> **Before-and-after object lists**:
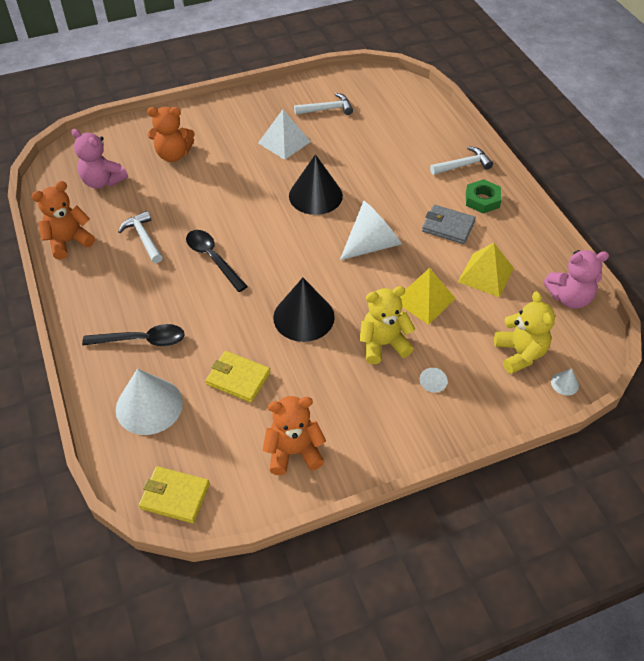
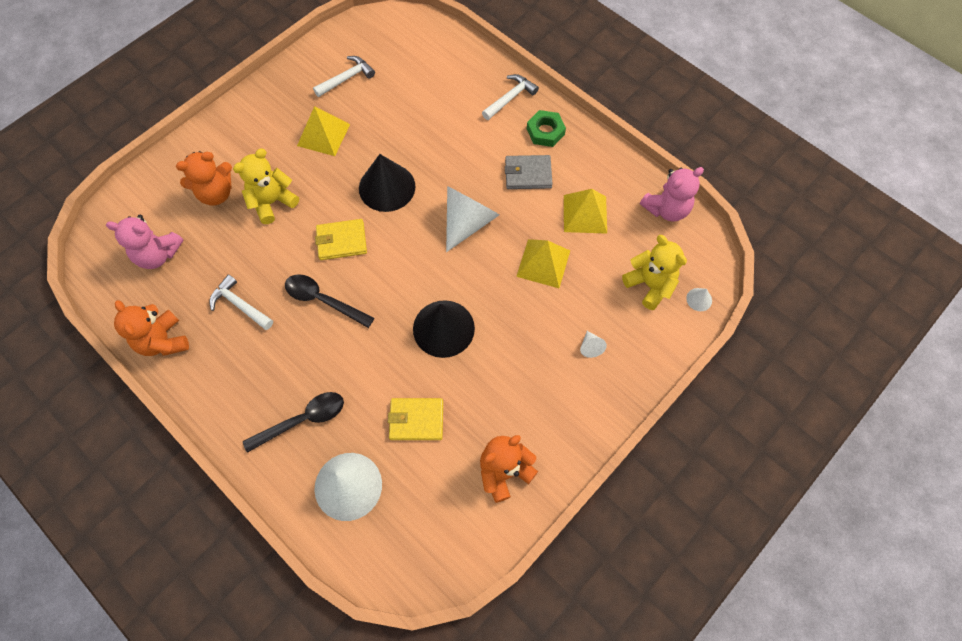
camera: 25 degrees left, 15 degrees up
(69, 241) = (163, 341): orange teddy bear -> orange teddy bear turned 60 degrees counterclockwise
(175, 496) = (422, 565): yellow wallet -> yellow wallet (341, 241)
(284, 142) = (323, 134): white pyramid -> yellow pyramid
(383, 344) = (529, 326): yellow teddy bear -> yellow teddy bear (272, 202)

> **How to complete this task**: Output the records above exactly, leaving out pictures.

> **Solution for this problem**:
camera: 25 degrees left, 15 degrees up
(69, 241) = (163, 341): orange teddy bear -> orange teddy bear turned 60 degrees counterclockwise
(175, 496) = (422, 565): yellow wallet -> yellow wallet (341, 241)
(284, 142) = (323, 134): white pyramid -> yellow pyramid
(383, 344) = (529, 326): yellow teddy bear -> yellow teddy bear (272, 202)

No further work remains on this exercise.